__Data for the task__.
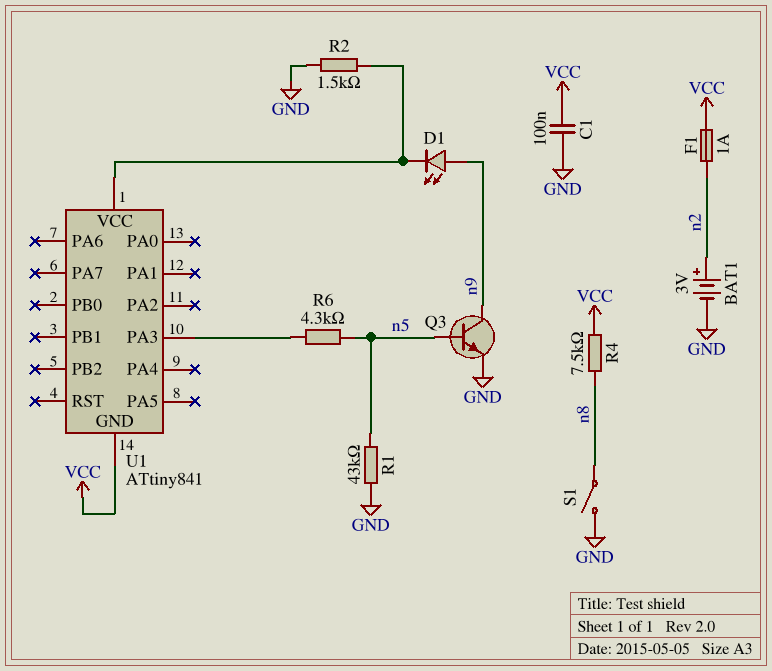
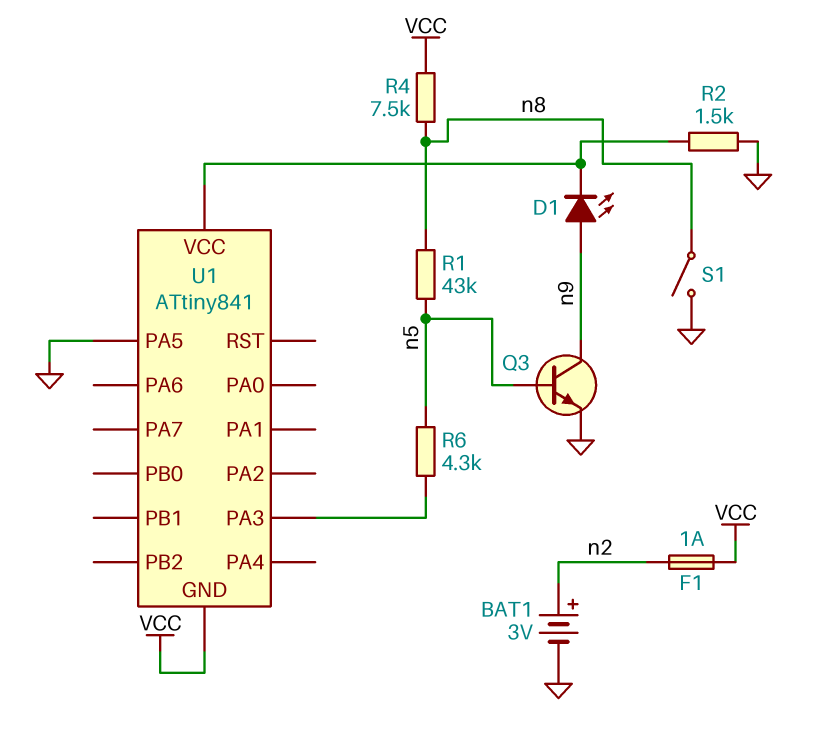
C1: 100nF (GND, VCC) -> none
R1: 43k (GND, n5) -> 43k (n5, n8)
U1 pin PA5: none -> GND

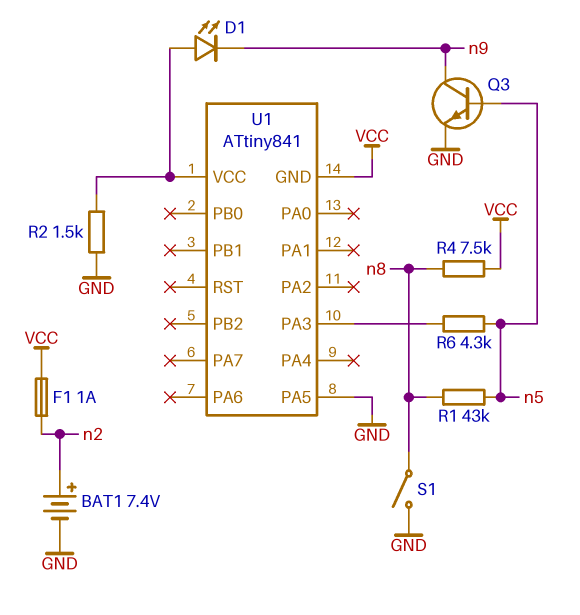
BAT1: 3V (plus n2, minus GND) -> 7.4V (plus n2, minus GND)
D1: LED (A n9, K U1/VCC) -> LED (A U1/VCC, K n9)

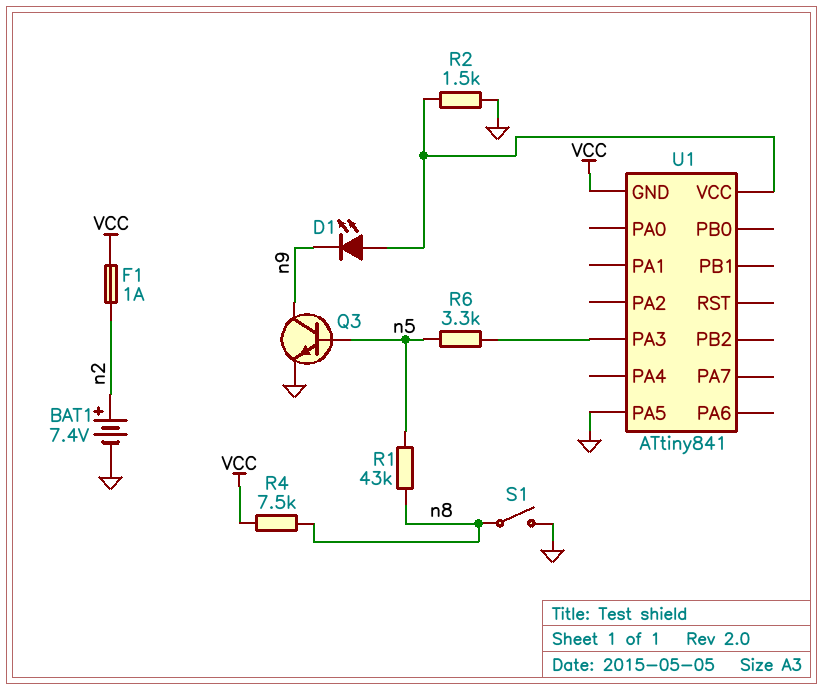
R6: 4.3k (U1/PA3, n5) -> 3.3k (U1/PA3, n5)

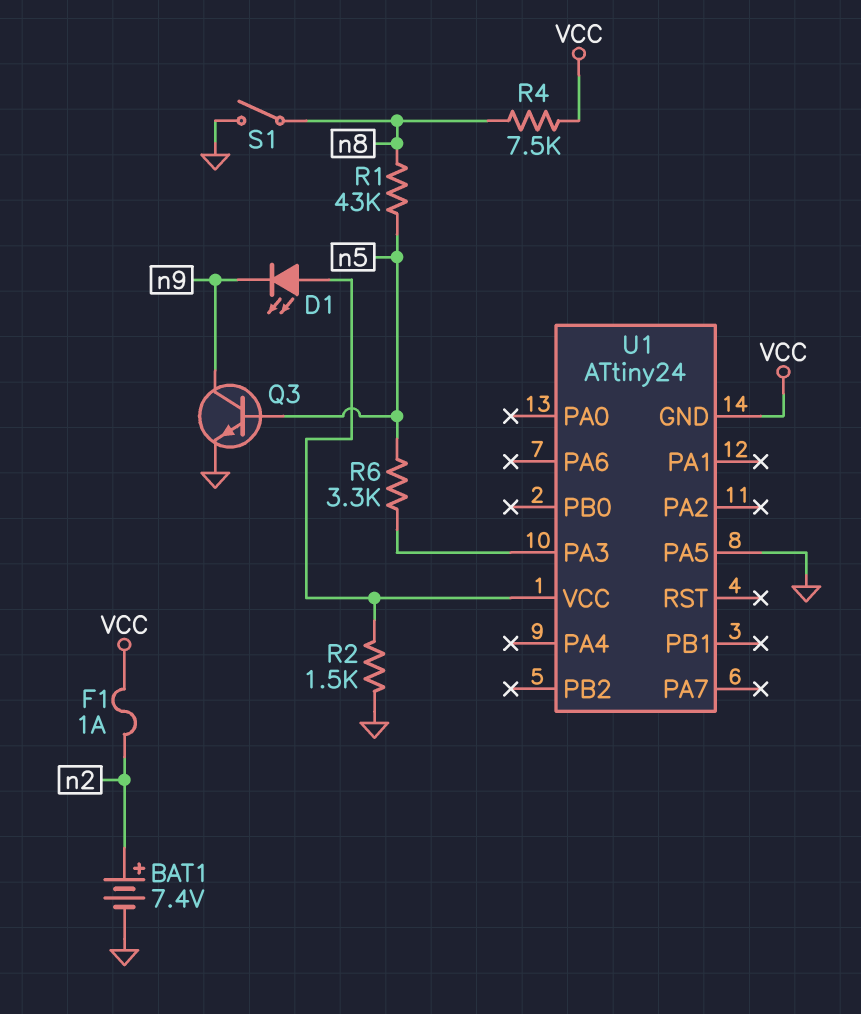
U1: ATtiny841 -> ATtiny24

__Activity__.
From the line containing "D1: LED (A n9, K" to the final line of the entries, both included, transcribe every line exactly, omit the pictures, and add nothing more.

__The completed task__.
D1: LED (A n9, K U1/VCC) -> LED (A U1/VCC, K n9)

R6: 4.3k (U1/PA3, n5) -> 3.3k (U1/PA3, n5)

U1: ATtiny841 -> ATtiny24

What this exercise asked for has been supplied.